--- EXERCISE MATERIAL Enclosed Below ---

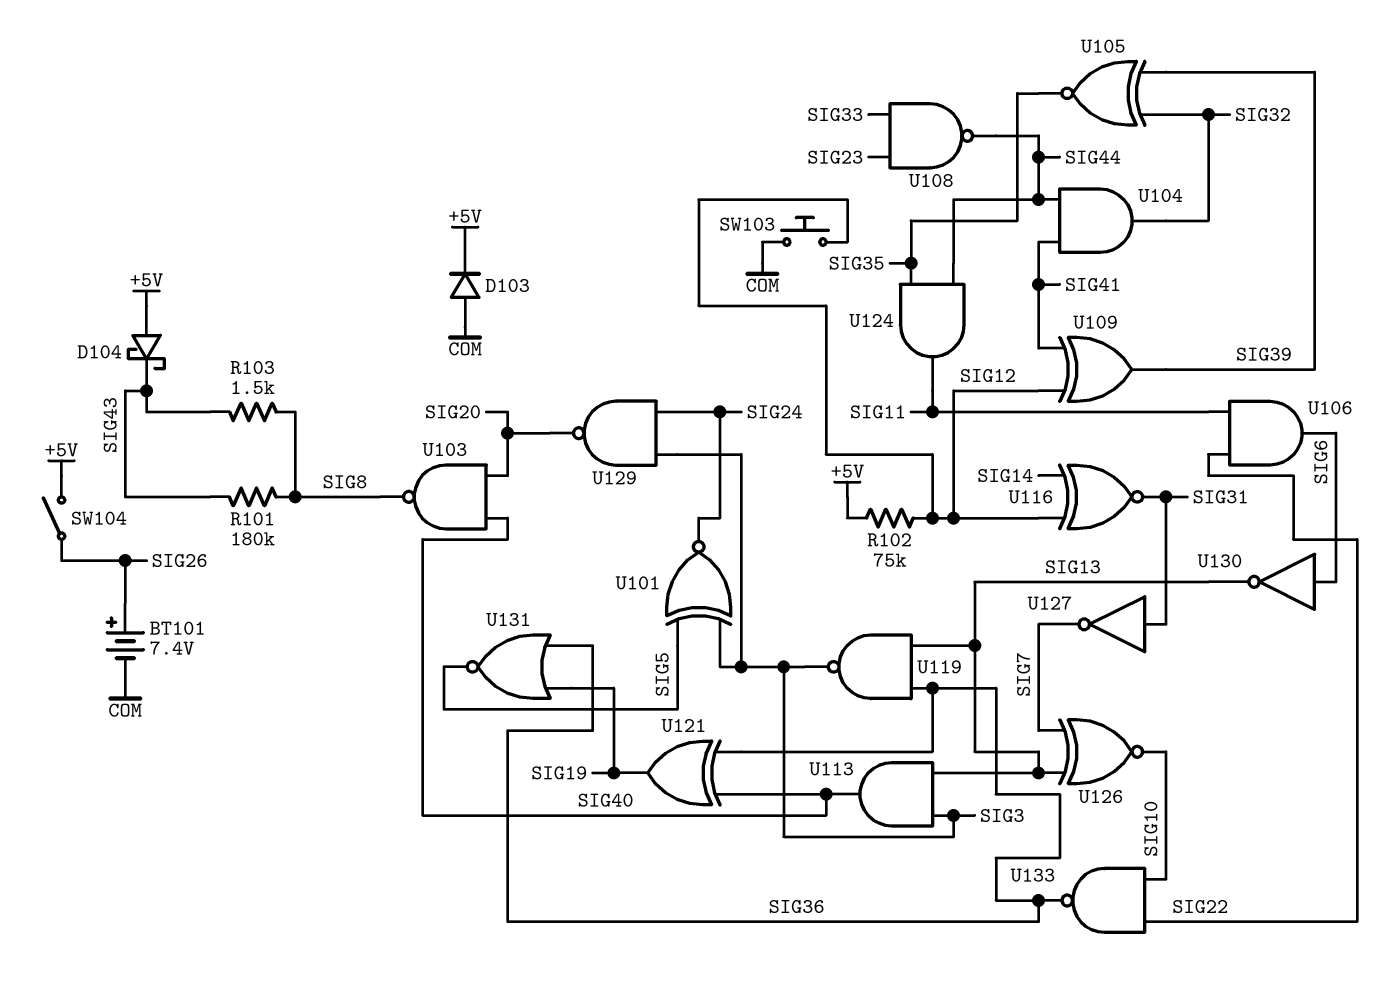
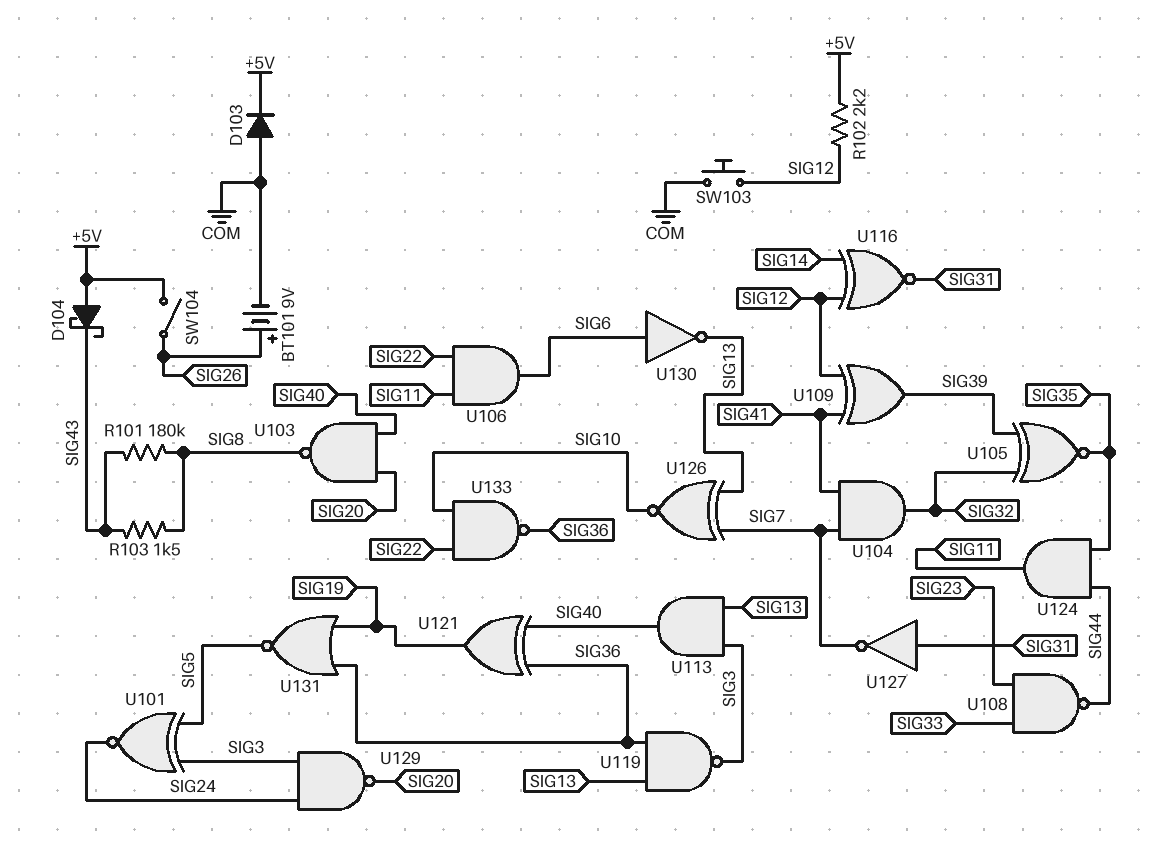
BT101: 7.4V (plus SIG26, minus COM) -> 9V (plus SIG26, minus COM)
R102: 75k (+5V, SIG12) -> 2.2k (+5V, SIG12)
U104: AND (in SIG41, in SIG44, out SIG32) -> AND (in SIG7, in SIG41, out SIG32)

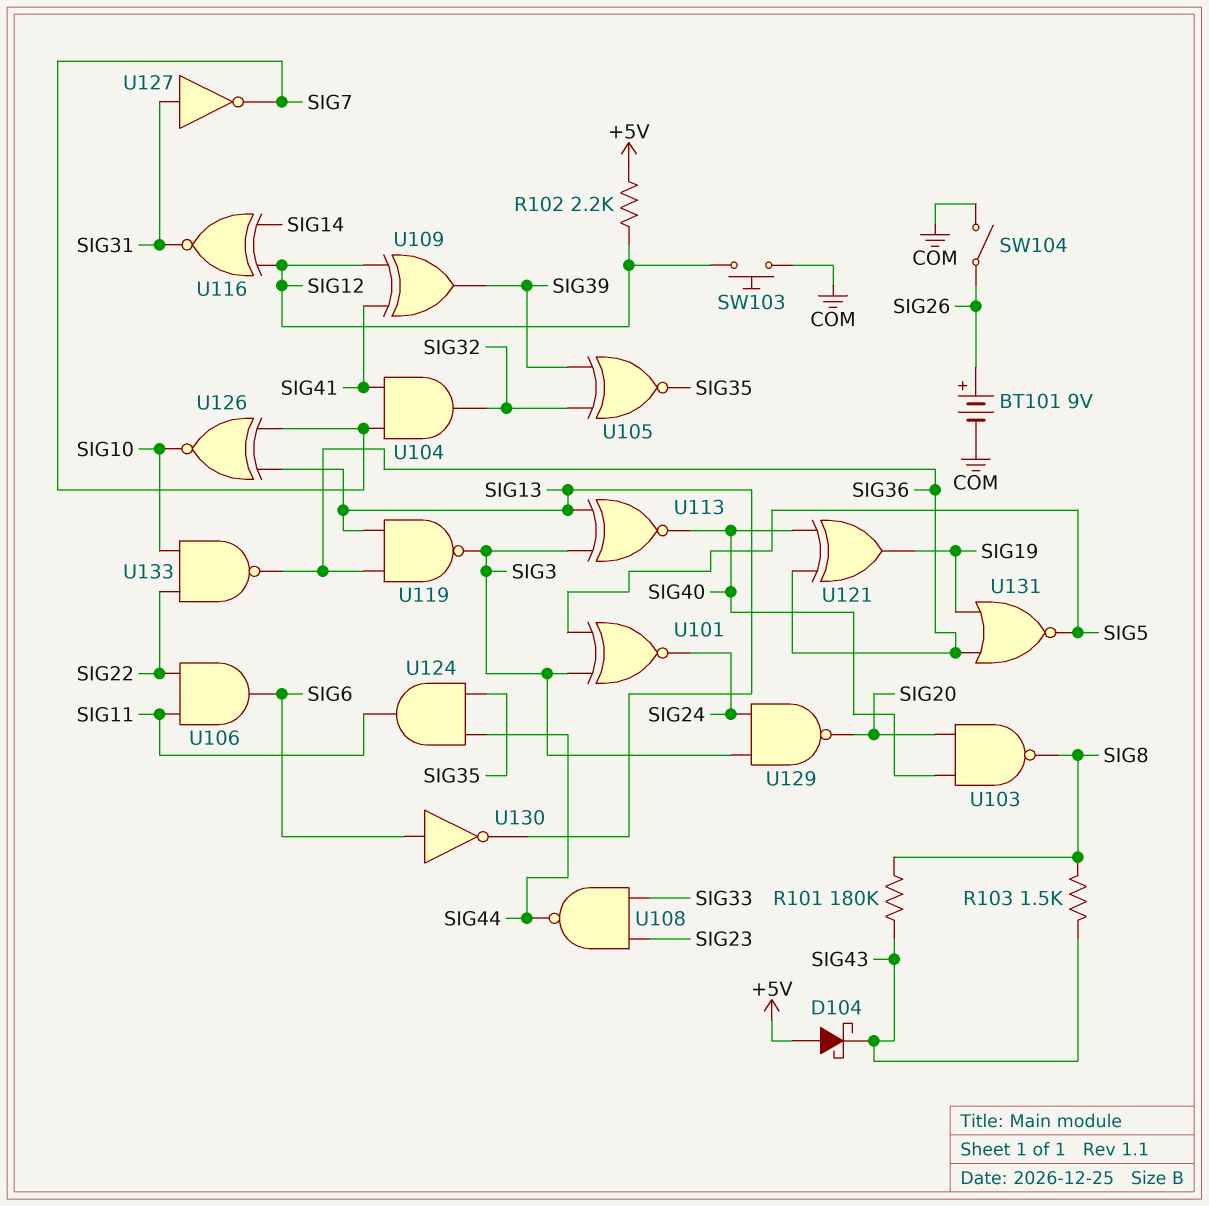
D103: diode (A COM, K +5V) -> none
SW104: switch (+5V, SIG26) -> switch (COM, SIG26)
U113: AND (in SIG3, in SIG13, out SIG40) -> XNOR (in SIG3, in SIG13, out SIG40)

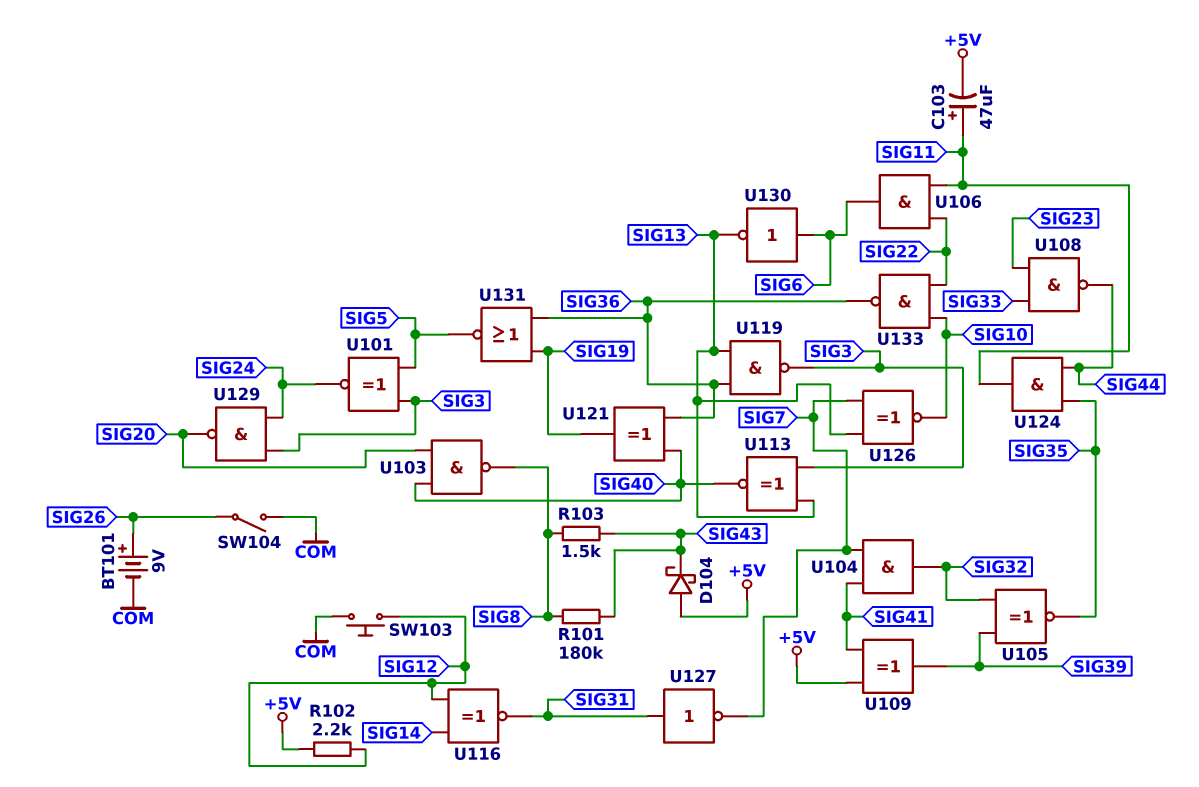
C103: none -> 47uF (plus SIG11, minus +5V)
U109: XOR (in SIG12, in SIG41, out SIG39) -> XOR (in +5V, in SIG41, out SIG39)

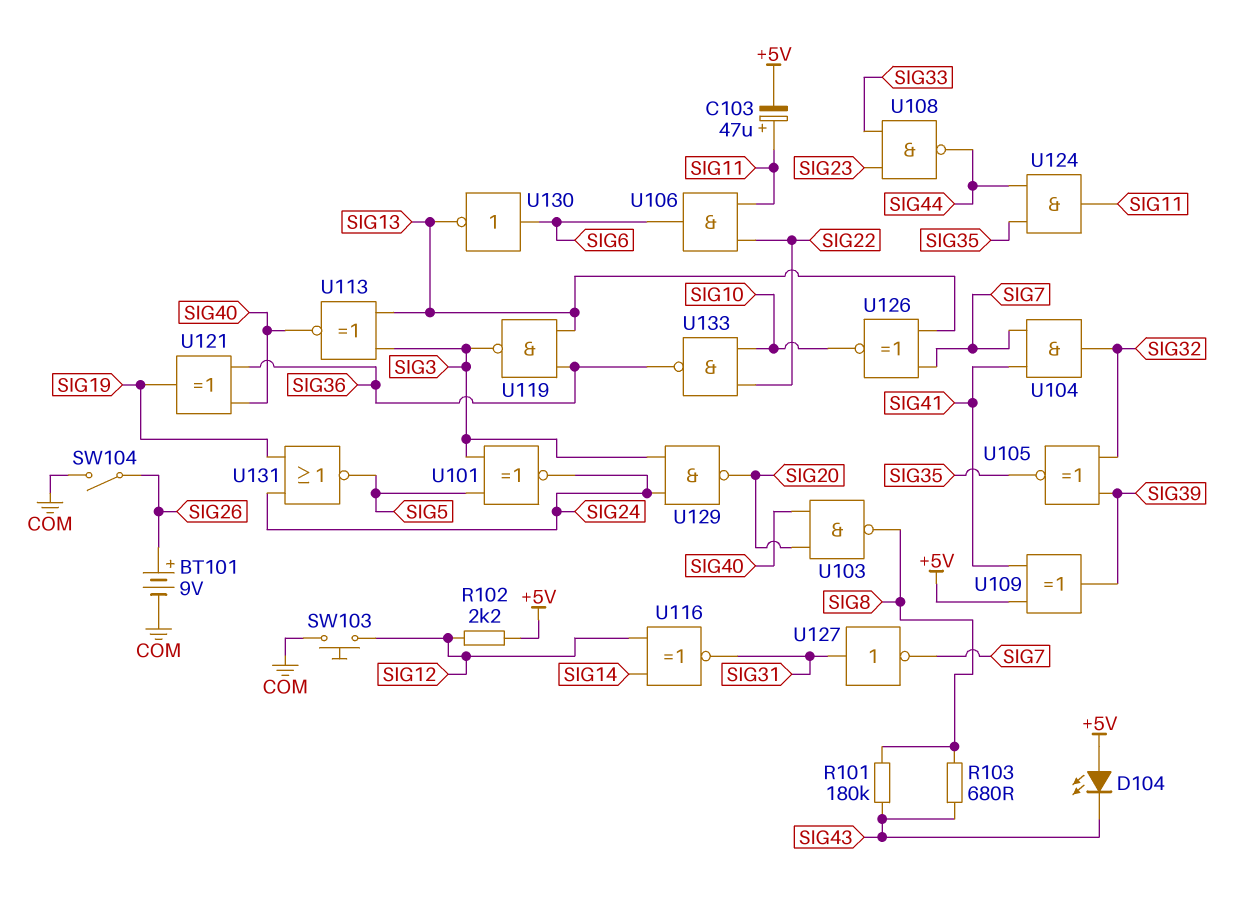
D104: schottky (A +5V, K SIG43) -> LED (A +5V, K SIG43)
R103: 1.5k (SIG8, SIG43) -> 680 (SIG8, SIG43)
U131: NOR (in SIG19, in SIG36, out SIG5) -> NOR (in SIG19, in SIG24, out SIG5)

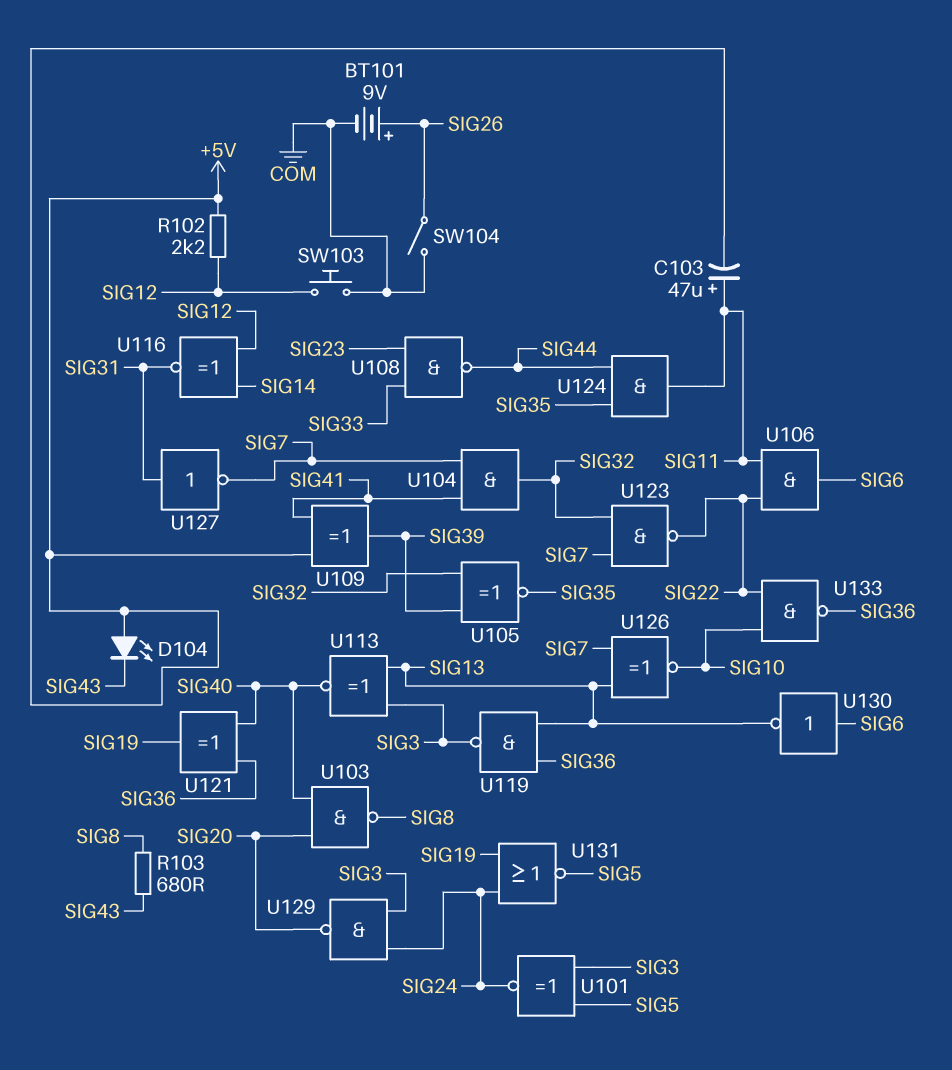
R101: 180k (SIG8, SIG43) -> none
U123: none -> NAND (in SIG7, in SIG32, out SIG22)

--- End of Enclosed EXERCISE MATERIAL ---

THE PROBLEM: Write out the entries above word for word. Do not include the pictures.

RESPONSE BELOW:
BT101: 7.4V (plus SIG26, minus COM) -> 9V (plus SIG26, minus COM)
R102: 75k (+5V, SIG12) -> 2.2k (+5V, SIG12)
U104: AND (in SIG41, in SIG44, out SIG32) -> AND (in SIG7, in SIG41, out SIG32)

D103: diode (A COM, K +5V) -> none
SW104: switch (+5V, SIG26) -> switch (COM, SIG26)
U113: AND (in SIG3, in SIG13, out SIG40) -> XNOR (in SIG3, in SIG13, out SIG40)

C103: none -> 47uF (plus SIG11, minus +5V)
U109: XOR (in SIG12, in SIG41, out SIG39) -> XOR (in +5V, in SIG41, out SIG39)

D104: schottky (A +5V, K SIG43) -> LED (A +5V, K SIG43)
R103: 1.5k (SIG8, SIG43) -> 680 (SIG8, SIG43)
U131: NOR (in SIG19, in SIG36, out SIG5) -> NOR (in SIG19, in SIG24, out SIG5)

R101: 180k (SIG8, SIG43) -> none
U123: none -> NAND (in SIG7, in SIG32, out SIG22)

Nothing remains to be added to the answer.